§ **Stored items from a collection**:
-=-=-=-=-

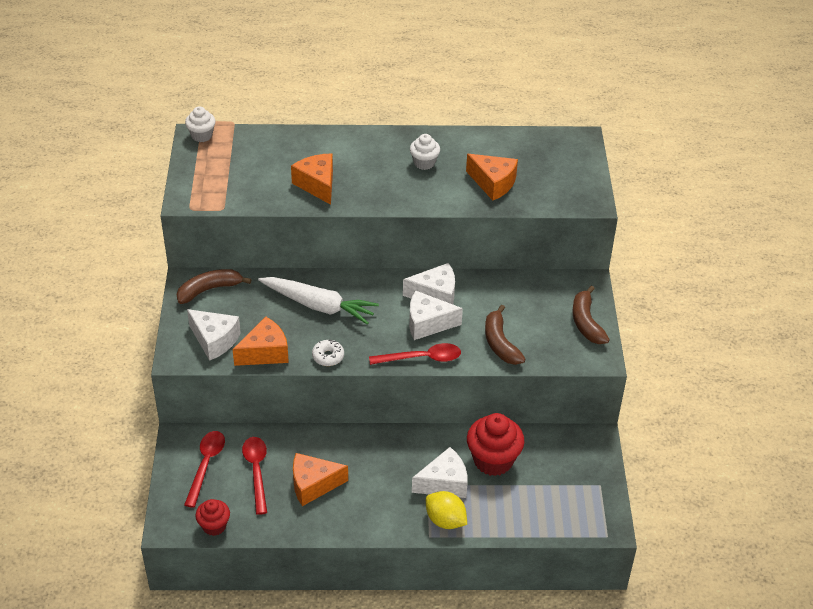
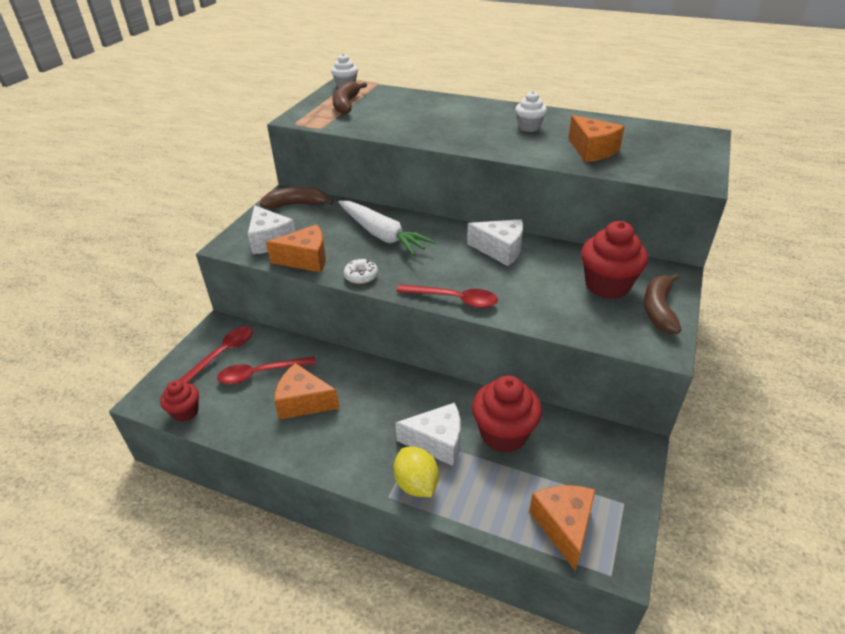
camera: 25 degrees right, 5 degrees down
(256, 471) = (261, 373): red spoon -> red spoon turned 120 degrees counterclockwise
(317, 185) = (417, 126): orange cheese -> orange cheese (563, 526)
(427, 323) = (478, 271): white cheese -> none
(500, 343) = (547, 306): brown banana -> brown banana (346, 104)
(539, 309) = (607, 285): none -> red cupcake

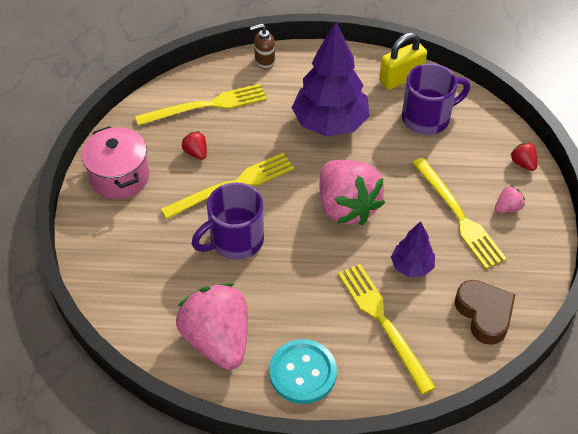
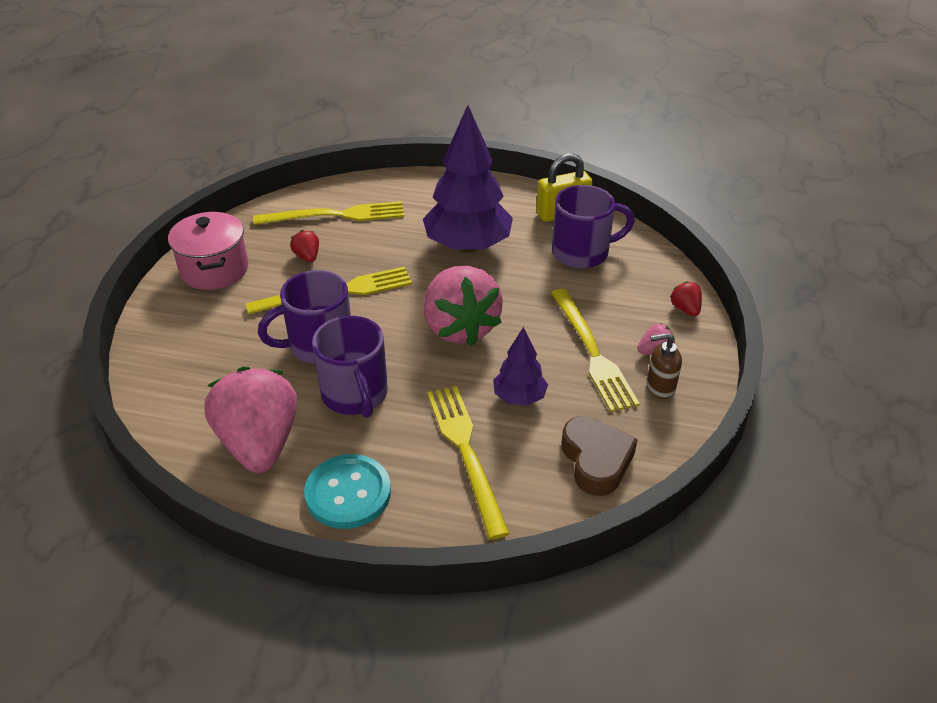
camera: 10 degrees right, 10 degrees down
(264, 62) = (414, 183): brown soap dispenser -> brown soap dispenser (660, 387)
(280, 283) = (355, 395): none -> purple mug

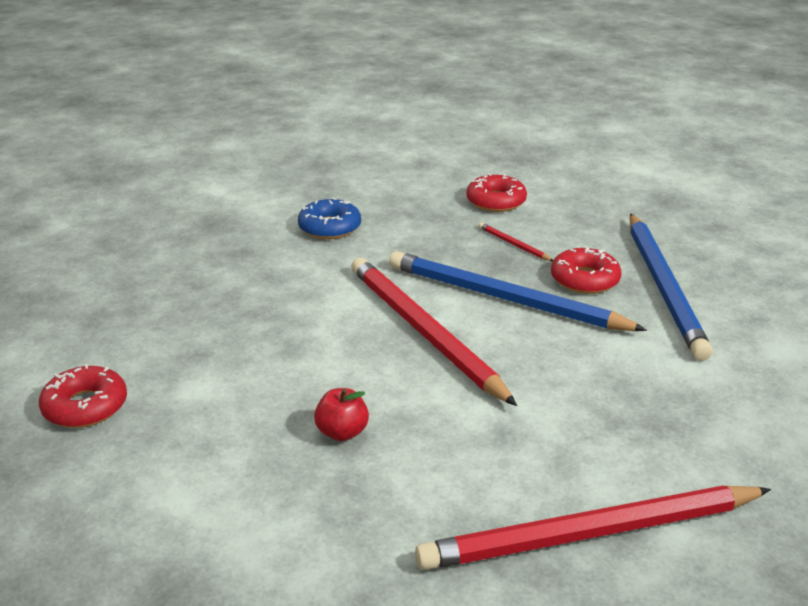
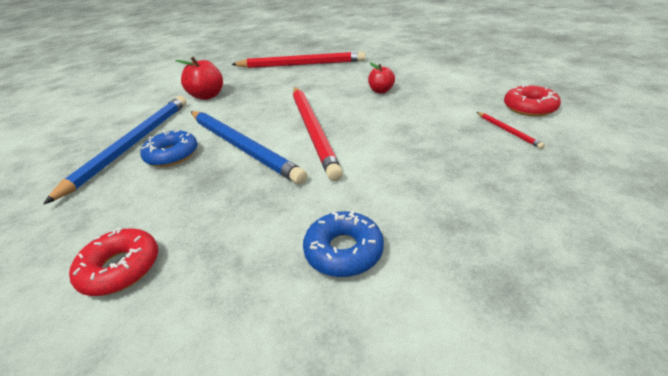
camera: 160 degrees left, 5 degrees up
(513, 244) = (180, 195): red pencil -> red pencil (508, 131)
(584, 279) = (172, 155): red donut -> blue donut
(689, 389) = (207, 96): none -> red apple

-=-=-=-=-

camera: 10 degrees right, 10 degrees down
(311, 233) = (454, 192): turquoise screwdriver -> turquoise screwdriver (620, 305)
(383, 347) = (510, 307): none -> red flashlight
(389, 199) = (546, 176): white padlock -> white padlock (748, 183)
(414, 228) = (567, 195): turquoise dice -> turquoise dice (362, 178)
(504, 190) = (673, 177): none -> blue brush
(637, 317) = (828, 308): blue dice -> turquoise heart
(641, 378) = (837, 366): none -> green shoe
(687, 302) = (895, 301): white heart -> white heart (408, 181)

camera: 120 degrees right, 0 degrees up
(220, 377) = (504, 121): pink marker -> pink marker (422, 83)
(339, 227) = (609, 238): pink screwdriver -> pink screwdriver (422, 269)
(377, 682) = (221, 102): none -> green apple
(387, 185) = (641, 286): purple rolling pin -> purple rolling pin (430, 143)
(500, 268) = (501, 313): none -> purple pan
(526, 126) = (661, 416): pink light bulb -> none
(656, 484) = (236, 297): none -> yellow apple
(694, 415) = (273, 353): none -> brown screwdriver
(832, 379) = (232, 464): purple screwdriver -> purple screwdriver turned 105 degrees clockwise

-=-=-=-=-

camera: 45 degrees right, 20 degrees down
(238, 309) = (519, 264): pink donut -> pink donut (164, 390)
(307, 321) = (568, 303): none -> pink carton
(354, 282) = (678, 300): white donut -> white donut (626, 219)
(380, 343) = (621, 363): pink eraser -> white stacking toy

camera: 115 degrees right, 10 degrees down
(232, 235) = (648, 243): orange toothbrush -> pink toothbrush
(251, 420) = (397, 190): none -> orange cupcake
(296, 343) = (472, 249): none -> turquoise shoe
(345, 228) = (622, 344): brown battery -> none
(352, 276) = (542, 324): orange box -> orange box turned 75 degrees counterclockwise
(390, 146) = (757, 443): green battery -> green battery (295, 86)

-=-=-=-=-

Keep to the lines above from the line with "(500, 343) = (547, 306): brown" to the line with "(264, 62) = (414, 183): brown", and set down exactly those, inclusive, with nothing else and every picture left out.

§ **Answer space**:
(500, 343) = (547, 306): brown banana -> brown banana (346, 104)
(539, 309) = (607, 285): none -> red cupcake

camera: 10 degrees right, 10 degrees down
(264, 62) = (414, 183): brown soap dispenser -> brown soap dispenser (660, 387)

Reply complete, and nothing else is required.